■ WORK ITEM: Return verbatim every line from the first line of the data below to the line that contains "camera: 110 degrees left, 5 degrees up", inclusive, and no further.
== Segment start ==
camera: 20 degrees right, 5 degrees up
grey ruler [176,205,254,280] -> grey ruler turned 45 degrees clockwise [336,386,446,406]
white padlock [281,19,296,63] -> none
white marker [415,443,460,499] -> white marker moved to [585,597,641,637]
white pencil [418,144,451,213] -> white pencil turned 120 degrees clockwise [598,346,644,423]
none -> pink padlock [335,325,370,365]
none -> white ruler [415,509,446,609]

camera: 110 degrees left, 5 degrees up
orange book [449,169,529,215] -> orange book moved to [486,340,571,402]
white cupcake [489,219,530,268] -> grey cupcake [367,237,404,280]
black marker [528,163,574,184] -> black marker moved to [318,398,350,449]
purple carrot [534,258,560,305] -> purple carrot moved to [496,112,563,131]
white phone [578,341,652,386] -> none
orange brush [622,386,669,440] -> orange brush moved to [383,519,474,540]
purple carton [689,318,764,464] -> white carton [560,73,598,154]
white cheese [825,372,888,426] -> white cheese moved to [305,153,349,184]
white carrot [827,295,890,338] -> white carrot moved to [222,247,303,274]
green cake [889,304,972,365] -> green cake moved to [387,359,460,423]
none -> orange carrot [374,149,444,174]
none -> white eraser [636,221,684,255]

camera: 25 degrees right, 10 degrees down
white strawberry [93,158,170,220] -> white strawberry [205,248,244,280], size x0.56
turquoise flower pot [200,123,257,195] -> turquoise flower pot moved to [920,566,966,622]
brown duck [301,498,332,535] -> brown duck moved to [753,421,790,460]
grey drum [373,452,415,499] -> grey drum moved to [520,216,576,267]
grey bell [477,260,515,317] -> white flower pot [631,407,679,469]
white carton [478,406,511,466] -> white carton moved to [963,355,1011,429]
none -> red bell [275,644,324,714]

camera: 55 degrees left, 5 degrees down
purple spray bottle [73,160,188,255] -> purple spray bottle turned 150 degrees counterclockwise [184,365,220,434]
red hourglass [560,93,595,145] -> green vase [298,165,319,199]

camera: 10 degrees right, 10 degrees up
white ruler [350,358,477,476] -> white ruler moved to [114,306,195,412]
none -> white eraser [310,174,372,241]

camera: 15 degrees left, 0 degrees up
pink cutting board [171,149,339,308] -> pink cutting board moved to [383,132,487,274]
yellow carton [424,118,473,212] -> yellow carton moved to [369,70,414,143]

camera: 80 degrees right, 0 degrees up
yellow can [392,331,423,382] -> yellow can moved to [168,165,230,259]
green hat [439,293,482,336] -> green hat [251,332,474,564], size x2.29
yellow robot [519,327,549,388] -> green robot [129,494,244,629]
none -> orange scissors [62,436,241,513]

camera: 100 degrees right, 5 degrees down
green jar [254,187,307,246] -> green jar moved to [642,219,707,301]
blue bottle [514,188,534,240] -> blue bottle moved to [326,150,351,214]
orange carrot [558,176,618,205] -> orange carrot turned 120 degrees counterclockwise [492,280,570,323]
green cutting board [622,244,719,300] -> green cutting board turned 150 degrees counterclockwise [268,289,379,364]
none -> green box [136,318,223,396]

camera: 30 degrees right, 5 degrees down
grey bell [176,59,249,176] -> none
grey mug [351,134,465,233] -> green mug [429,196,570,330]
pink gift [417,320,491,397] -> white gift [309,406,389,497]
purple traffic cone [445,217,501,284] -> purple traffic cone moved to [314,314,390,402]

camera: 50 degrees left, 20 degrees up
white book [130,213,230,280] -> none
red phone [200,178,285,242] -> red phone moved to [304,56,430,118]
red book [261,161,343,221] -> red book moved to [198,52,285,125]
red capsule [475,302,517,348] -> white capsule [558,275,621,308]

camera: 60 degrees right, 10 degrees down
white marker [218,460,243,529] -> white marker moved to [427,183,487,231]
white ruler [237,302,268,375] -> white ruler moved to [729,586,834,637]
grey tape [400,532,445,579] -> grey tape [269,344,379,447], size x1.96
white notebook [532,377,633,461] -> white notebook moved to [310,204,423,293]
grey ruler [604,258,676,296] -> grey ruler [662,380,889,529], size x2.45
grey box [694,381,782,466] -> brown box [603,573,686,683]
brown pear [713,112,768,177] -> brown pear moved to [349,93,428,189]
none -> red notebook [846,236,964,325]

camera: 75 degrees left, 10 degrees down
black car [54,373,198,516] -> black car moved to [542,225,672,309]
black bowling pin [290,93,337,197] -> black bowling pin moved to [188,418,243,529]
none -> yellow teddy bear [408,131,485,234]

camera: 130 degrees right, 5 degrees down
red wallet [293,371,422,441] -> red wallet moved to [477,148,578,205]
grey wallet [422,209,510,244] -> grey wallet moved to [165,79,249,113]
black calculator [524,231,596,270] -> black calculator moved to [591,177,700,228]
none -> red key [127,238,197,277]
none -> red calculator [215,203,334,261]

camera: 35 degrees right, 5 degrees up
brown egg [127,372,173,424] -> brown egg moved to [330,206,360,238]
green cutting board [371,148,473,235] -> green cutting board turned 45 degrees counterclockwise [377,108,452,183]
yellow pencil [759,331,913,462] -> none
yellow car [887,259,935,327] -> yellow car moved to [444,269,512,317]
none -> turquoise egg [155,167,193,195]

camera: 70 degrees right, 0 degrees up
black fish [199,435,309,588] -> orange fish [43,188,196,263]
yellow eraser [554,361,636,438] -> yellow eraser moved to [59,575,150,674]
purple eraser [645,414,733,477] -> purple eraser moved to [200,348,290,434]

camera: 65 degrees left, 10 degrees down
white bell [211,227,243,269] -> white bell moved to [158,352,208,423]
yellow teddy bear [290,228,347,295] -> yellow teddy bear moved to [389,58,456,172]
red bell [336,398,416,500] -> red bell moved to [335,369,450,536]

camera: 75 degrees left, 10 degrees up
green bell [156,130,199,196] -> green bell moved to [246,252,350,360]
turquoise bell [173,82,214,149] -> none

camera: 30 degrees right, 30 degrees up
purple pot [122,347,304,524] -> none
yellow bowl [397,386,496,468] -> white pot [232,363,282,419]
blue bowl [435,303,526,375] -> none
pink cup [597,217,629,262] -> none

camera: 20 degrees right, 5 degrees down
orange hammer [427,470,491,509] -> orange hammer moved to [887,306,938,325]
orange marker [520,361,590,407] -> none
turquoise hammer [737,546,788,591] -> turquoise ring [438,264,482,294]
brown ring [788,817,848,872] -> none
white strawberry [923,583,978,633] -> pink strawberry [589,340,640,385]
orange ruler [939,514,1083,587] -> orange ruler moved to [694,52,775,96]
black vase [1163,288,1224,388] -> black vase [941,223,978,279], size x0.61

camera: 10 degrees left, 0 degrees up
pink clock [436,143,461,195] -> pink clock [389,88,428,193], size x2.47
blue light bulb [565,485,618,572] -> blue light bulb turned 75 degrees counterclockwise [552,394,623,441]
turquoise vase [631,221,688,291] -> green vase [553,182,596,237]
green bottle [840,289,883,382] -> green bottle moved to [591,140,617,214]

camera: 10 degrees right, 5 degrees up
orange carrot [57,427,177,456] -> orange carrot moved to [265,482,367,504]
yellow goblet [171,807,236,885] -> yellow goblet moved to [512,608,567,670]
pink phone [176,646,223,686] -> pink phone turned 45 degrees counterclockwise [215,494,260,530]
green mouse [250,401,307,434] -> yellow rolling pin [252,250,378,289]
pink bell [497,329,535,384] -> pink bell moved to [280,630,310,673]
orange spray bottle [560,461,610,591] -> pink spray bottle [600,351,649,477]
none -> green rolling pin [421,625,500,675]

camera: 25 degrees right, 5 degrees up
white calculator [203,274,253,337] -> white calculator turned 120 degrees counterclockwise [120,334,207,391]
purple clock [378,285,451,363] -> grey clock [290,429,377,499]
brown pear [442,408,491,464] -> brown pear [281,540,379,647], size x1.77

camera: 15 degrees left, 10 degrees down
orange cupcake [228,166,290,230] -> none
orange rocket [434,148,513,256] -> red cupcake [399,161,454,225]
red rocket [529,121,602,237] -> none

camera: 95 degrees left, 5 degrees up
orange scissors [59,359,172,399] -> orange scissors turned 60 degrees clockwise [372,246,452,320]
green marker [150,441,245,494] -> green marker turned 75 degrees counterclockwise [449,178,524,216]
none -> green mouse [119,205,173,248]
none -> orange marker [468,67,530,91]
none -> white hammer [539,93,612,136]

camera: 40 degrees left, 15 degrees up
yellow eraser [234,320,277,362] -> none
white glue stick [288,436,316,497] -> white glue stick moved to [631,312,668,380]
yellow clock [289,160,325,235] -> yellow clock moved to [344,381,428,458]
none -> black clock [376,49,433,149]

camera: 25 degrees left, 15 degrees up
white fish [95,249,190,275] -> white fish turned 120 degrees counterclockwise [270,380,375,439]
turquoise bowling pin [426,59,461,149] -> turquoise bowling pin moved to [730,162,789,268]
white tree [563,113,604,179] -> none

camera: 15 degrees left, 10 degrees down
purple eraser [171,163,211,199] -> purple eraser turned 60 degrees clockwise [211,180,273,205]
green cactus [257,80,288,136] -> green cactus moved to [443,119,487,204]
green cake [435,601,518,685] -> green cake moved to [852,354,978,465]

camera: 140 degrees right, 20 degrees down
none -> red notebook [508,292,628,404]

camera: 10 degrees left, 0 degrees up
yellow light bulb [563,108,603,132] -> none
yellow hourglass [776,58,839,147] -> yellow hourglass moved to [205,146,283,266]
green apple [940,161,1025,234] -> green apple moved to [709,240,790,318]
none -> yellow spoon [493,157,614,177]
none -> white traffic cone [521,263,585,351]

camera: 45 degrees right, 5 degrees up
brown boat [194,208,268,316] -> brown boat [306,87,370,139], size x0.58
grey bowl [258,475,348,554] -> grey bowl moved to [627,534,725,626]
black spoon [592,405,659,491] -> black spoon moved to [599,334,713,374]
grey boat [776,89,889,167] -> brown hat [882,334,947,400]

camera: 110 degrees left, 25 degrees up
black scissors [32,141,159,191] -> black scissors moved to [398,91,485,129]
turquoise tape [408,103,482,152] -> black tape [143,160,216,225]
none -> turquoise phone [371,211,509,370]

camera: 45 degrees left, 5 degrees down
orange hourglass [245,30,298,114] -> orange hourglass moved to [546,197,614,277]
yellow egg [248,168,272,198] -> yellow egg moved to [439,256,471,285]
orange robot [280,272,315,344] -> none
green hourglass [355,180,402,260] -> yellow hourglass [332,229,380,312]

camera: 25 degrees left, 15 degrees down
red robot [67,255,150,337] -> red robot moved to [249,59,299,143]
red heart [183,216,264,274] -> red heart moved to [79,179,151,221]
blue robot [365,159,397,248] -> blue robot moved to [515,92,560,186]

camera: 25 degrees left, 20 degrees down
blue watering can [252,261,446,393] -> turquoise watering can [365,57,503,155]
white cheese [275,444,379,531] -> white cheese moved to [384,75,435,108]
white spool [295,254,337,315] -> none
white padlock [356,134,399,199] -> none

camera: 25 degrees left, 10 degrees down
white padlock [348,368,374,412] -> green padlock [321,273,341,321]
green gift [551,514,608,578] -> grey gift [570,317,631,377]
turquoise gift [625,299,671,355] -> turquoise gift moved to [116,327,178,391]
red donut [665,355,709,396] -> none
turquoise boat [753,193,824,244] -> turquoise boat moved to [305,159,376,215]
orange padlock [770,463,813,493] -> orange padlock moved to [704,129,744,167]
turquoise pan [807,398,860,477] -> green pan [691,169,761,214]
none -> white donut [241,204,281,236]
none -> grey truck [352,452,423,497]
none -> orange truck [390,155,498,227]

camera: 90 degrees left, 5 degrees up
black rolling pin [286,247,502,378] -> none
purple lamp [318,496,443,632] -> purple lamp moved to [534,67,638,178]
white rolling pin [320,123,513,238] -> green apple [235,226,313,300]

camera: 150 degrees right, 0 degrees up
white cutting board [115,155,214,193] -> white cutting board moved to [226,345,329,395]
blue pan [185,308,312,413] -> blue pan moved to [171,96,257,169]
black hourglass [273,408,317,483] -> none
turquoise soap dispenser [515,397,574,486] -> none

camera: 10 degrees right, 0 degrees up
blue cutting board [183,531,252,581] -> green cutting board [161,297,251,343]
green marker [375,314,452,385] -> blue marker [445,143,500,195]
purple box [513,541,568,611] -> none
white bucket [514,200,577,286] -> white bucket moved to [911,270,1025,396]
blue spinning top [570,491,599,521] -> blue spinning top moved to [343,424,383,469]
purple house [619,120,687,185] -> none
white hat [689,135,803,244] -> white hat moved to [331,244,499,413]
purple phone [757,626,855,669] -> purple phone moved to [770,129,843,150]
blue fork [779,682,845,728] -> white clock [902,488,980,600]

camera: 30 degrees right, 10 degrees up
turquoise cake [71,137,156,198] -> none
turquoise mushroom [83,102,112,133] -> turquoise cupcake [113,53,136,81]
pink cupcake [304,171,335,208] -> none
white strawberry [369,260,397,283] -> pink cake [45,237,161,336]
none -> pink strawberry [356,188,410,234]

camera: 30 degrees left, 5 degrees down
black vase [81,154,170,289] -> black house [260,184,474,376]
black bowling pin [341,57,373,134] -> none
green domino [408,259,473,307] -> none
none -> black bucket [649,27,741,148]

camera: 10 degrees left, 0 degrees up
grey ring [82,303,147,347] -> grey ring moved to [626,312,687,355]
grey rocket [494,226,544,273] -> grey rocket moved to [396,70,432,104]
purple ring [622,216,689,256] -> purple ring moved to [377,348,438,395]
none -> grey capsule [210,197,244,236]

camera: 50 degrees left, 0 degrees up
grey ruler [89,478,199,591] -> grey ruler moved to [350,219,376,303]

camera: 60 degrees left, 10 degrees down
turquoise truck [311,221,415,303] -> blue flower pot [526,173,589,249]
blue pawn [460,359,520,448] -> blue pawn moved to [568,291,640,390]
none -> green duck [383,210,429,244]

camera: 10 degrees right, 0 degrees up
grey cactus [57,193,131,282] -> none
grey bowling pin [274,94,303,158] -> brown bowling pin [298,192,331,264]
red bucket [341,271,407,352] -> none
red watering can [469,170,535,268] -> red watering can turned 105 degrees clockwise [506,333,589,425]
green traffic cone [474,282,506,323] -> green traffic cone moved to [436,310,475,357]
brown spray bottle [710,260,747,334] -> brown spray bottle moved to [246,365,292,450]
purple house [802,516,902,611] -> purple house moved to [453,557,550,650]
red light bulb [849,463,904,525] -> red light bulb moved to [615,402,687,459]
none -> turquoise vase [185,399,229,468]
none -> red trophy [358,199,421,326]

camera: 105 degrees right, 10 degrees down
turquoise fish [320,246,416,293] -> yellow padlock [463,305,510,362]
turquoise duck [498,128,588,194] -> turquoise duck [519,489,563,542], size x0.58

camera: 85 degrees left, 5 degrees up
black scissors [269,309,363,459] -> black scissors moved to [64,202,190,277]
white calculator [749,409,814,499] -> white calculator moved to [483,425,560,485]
== Segment end ==
■ RESULT BELOW:
camera: 20 degrees right, 5 degrees up
grey ruler [176,205,254,280] -> grey ruler turned 45 degrees clockwise [336,386,446,406]
white padlock [281,19,296,63] -> none
white marker [415,443,460,499] -> white marker moved to [585,597,641,637]
white pencil [418,144,451,213] -> white pencil turned 120 degrees clockwise [598,346,644,423]
none -> pink padlock [335,325,370,365]
none -> white ruler [415,509,446,609]

camera: 110 degrees left, 5 degrees up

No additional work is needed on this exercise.